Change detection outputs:
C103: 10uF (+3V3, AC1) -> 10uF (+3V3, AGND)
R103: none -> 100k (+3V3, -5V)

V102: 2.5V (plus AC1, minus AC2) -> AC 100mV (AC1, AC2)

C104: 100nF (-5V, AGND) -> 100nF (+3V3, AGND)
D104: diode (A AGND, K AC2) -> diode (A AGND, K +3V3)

...

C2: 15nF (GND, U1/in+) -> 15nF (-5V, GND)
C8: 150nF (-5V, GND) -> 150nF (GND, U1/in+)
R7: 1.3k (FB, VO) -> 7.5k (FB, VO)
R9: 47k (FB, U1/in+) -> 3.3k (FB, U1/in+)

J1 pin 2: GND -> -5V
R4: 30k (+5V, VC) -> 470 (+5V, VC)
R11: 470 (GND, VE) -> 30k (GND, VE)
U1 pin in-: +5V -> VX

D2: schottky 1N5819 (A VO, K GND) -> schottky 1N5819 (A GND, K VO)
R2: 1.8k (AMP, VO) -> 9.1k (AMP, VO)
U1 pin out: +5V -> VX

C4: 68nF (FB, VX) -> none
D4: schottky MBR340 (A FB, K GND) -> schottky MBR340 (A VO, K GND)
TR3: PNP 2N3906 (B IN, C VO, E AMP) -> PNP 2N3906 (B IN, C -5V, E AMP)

Exercise: Look above for the line with "C103: 10uF (+3V3, AC1) -> 10uF (+3V3, AGND)"; retype exactly that line, every line after it up to the line with "D104: diode (A", and that line too, nothing else.

Answer section:
C103: 10uF (+3V3, AC1) -> 10uF (+3V3, AGND)
R103: none -> 100k (+3V3, -5V)

V102: 2.5V (plus AC1, minus AC2) -> AC 100mV (AC1, AC2)

C104: 100nF (-5V, AGND) -> 100nF (+3V3, AGND)
D104: diode (A AGND, K AC2) -> diode (A AGND, K +3V3)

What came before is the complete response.